◆ **The problem**: Print the listing once more, exactly as written.

◆ **Data in this exercise**:

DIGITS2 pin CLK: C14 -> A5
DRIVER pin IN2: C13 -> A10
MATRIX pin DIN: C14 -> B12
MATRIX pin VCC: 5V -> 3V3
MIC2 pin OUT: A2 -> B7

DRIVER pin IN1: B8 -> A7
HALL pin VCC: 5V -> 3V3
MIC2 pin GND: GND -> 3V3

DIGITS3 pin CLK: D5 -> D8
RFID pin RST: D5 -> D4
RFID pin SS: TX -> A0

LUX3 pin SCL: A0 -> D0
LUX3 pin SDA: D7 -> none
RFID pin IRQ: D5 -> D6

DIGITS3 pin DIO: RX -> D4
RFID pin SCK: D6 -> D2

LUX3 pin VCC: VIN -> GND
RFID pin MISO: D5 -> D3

◆ **Answer for the task**:
DIGITS2 pin CLK: C14 -> A5
DRIVER pin IN2: C13 -> A10
MATRIX pin DIN: C14 -> B12
MATRIX pin VCC: 5V -> 3V3
MIC2 pin OUT: A2 -> B7

DRIVER pin IN1: B8 -> A7
HALL pin VCC: 5V -> 3V3
MIC2 pin GND: GND -> 3V3

DIGITS3 pin CLK: D5 -> D8
RFID pin RST: D5 -> D4
RFID pin SS: TX -> A0

LUX3 pin SCL: A0 -> D0
LUX3 pin SDA: D7 -> none
RFID pin IRQ: D5 -> D6

DIGITS3 pin DIO: RX -> D4
RFID pin SCK: D6 -> D2

LUX3 pin VCC: VIN -> GND
RFID pin MISO: D5 -> D3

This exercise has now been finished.